── Data

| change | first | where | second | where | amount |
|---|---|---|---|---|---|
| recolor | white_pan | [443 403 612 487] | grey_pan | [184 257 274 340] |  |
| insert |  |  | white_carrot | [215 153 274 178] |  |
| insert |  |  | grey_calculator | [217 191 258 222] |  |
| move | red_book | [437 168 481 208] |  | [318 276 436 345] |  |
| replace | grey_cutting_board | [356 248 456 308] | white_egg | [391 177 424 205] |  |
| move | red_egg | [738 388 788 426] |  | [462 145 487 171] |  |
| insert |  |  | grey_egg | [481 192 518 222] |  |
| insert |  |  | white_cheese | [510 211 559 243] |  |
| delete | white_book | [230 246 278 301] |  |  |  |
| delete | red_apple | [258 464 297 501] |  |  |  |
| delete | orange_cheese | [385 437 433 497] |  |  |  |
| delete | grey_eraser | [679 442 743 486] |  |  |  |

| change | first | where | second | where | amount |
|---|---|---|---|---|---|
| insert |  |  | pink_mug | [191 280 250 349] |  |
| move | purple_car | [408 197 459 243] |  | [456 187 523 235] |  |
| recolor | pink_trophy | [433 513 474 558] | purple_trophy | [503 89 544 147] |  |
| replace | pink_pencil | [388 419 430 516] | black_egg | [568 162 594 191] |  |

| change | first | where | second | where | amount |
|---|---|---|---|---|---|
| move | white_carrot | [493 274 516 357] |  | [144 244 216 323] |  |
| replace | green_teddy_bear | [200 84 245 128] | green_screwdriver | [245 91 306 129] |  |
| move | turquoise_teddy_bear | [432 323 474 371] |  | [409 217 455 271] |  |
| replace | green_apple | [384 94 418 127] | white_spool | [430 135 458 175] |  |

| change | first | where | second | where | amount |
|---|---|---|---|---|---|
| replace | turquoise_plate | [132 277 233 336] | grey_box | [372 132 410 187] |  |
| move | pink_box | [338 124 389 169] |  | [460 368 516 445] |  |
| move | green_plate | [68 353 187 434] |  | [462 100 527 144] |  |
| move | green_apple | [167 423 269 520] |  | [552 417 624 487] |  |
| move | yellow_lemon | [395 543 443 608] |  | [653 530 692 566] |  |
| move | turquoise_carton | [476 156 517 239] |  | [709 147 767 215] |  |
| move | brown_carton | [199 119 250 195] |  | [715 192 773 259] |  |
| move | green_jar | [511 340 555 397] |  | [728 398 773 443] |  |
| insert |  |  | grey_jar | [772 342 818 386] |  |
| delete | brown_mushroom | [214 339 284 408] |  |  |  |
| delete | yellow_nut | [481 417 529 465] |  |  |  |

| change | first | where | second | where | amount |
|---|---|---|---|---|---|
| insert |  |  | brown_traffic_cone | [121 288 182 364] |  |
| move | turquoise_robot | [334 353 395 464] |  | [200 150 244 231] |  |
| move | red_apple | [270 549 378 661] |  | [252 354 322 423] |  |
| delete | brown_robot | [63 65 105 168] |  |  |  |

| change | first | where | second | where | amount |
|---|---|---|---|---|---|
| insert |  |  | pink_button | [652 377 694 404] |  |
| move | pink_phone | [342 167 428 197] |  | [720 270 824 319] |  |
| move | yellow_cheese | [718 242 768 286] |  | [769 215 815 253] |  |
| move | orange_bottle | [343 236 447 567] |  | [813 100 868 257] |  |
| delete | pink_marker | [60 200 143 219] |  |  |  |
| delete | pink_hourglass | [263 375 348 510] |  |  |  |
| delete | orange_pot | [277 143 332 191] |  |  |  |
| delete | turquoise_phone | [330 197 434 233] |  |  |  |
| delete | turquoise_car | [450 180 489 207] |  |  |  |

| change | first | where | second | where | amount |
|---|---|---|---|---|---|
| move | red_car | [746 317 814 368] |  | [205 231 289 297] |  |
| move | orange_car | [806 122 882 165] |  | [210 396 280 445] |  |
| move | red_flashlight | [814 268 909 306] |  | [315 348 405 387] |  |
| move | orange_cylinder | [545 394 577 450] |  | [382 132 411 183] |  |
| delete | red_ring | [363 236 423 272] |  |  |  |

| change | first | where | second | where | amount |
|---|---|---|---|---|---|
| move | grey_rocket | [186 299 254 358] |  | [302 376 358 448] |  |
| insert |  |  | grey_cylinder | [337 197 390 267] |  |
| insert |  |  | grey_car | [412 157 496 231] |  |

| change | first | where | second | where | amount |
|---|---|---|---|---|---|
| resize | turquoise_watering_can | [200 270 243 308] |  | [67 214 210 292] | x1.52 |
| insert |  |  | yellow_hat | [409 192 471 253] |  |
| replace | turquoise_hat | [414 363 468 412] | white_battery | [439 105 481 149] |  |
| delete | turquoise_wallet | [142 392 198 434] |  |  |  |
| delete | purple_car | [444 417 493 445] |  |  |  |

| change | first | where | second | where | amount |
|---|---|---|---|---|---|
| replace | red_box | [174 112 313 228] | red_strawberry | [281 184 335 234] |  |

────

(Problem statement) Restate word for word the lines above, beginning at the first one and ending at the line that carries "delete | orange_cheese".

(Output of the exercise)
| change | first | where | second | where | amount |
|---|---|---|---|---|---|
| recolor | white_pan | [443 403 612 487] | grey_pan | [184 257 274 340] |  |
| insert |  |  | white_carrot | [215 153 274 178] |  |
| insert |  |  | grey_calculator | [217 191 258 222] |  |
| move | red_book | [437 168 481 208] |  | [318 276 436 345] |  |
| replace | grey_cutting_board | [356 248 456 308] | white_egg | [391 177 424 205] |  |
| move | red_egg | [738 388 788 426] |  | [462 145 487 171] |  |
| insert |  |  | grey_egg | [481 192 518 222] |  |
| insert |  |  | white_cheese | [510 211 559 243] |  |
| delete | white_book | [230 246 278 301] |  |  |  |
| delete | red_apple | [258 464 297 501] |  |  |  |
| delete | orange_cheese | [385 437 433 497] |  |  |  |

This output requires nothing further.